What you have to do:
Format the text of the records below as a JSON list of strings, one string per line, without the blank lines. Leave the pictures out.

Exercise input:
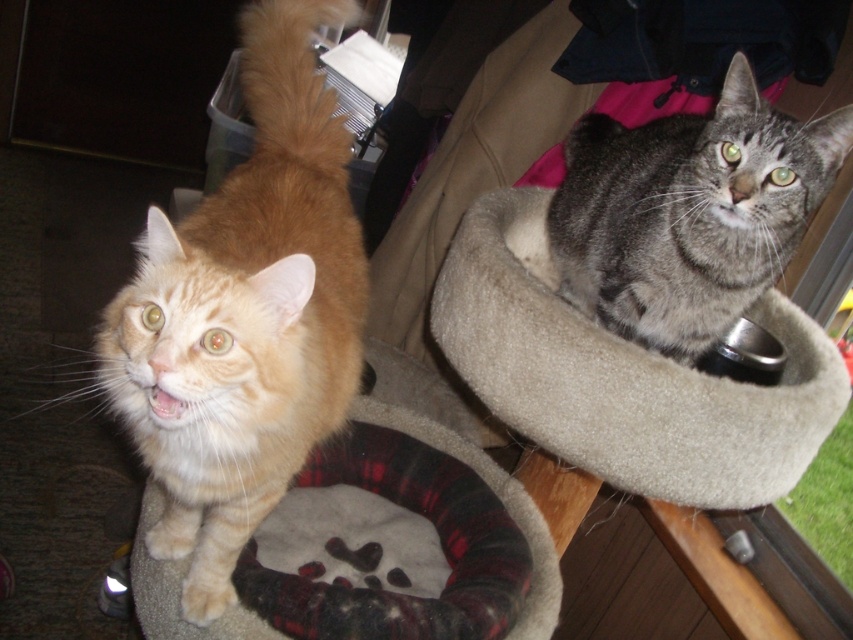
Consider the image. You are a cat owner who wants to place a new toy between the gray tabby cat at upper right and the orange cat with white markings on the left. Based on their positions, which cat is closer to you so that you can easily reach the toy?

The gray tabby cat at upper right is 90.93 centimeters from the viewer, so the gray tabby cat at upper right is closer to you than the orange cat with white markings on the left. Therefore, you can easily reach the toy placed near the gray tabby cat at upper right.

You are a cat owner trying to decide which pet bed to buy for your cats. You notice the gray tabby cat at upper right and the plaid fabric cat bed at center. Which one is more slender?

The gray tabby cat at upper right is thinner than the plaid fabric cat bed at center.

You are trying to place a new toy for the gray tabby cat at upper right. The toy requires a space that is at least as wide as the cat itself. Based on the scene, can the beige soft cat bed at upper right accommodate the toy?

The beige soft cat bed at upper right might be wider than gray tabby cat at upper right, so it could potentially accommodate the toy if the bed is indeed wider than the cat.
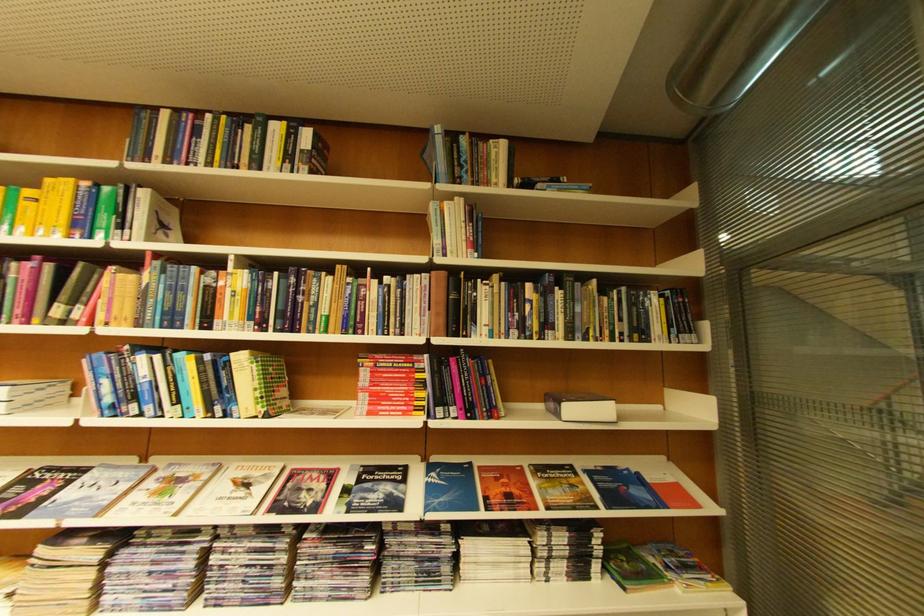
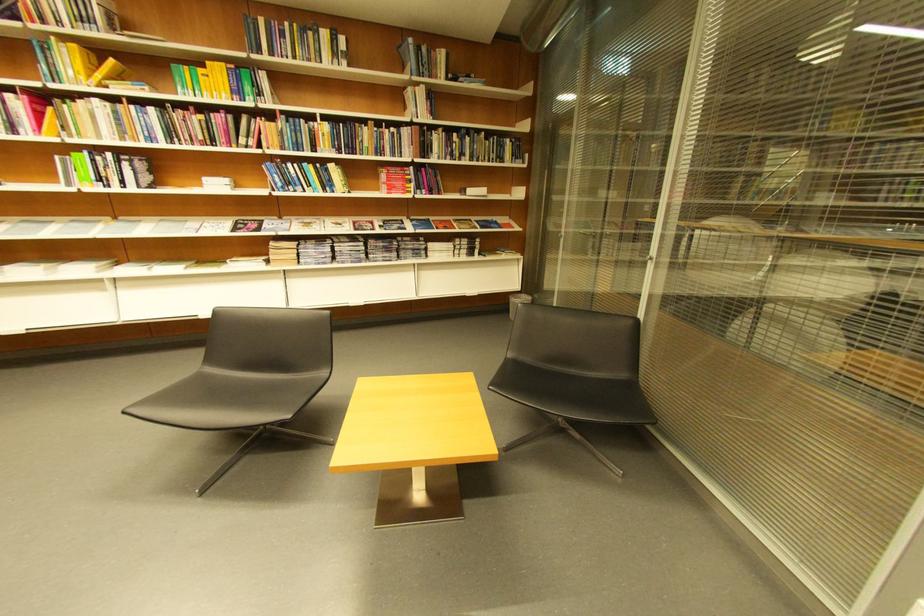
Locate, in the second image, the point that corresponds to pixel 396 363 in the first image.

(403, 172)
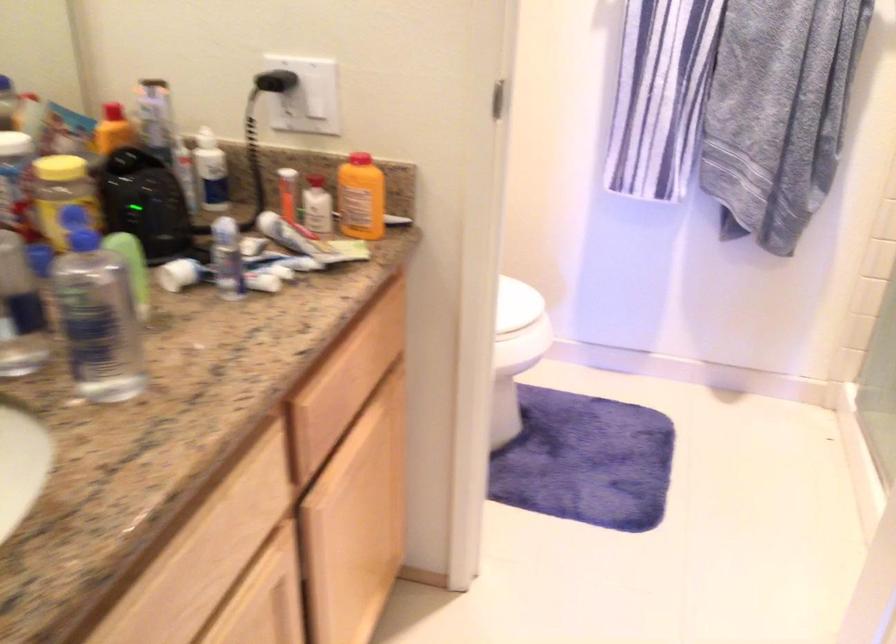
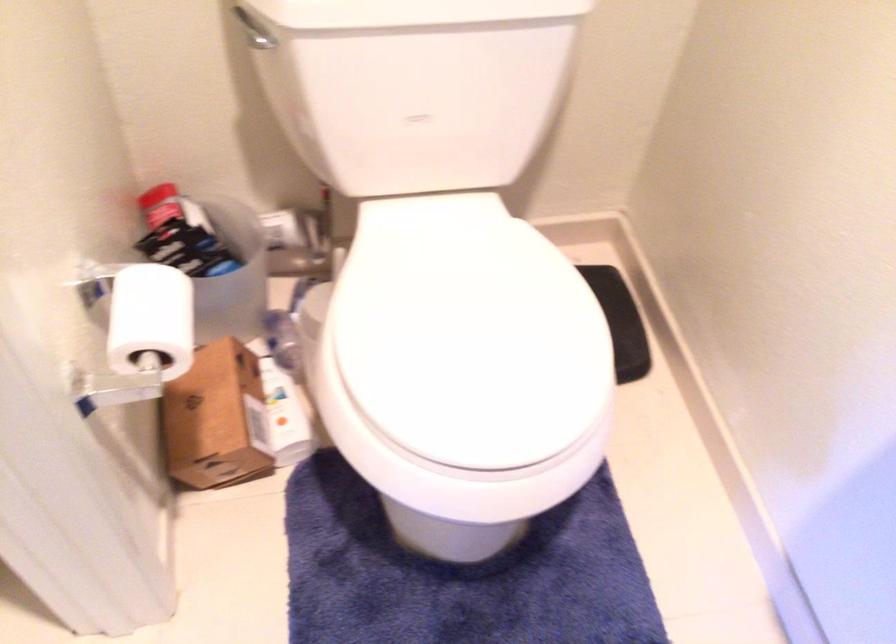
Locate, in the second image, the point that corresponds to point 438,310 in the first image.

(151, 319)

Written answer:
[
  "Consider the image. You are a cat owner who wants to place a new toy between the gray tabby cat at upper right and the orange cat with white markings on the left. Based on their positions, which cat is closer to you so that you can easily reach the toy?",
  "The gray tabby cat at upper right is 90.93 centimeters from the viewer, so the gray tabby cat at upper right is closer to you than the orange cat with white markings on the left. Therefore, you can easily reach the toy placed near the gray tabby cat at upper right.",
  "You are a cat owner trying to decide which pet bed to buy for your cats. You notice the gray tabby cat at upper right and the plaid fabric cat bed at center. Which one is more slender?",
  "The gray tabby cat at upper right is thinner than the plaid fabric cat bed at center.",
  "You are trying to place a new toy for the gray tabby cat at upper right. The toy requires a space that is at least as wide as the cat itself. Based on the scene, can the beige soft cat bed at upper right accommodate the toy?",
  "The beige soft cat bed at upper right might be wider than gray tabby cat at upper right, so it could potentially accommodate the toy if the bed is indeed wider than the cat.",
  "Locate, in the second image, the point that corresponds to pixel 396 363 in the first image.",
  "(403, 172)",
  "Locate, in the second image, the point that corresponds to point 438,310 in the first image.",
  "(151, 319)"
]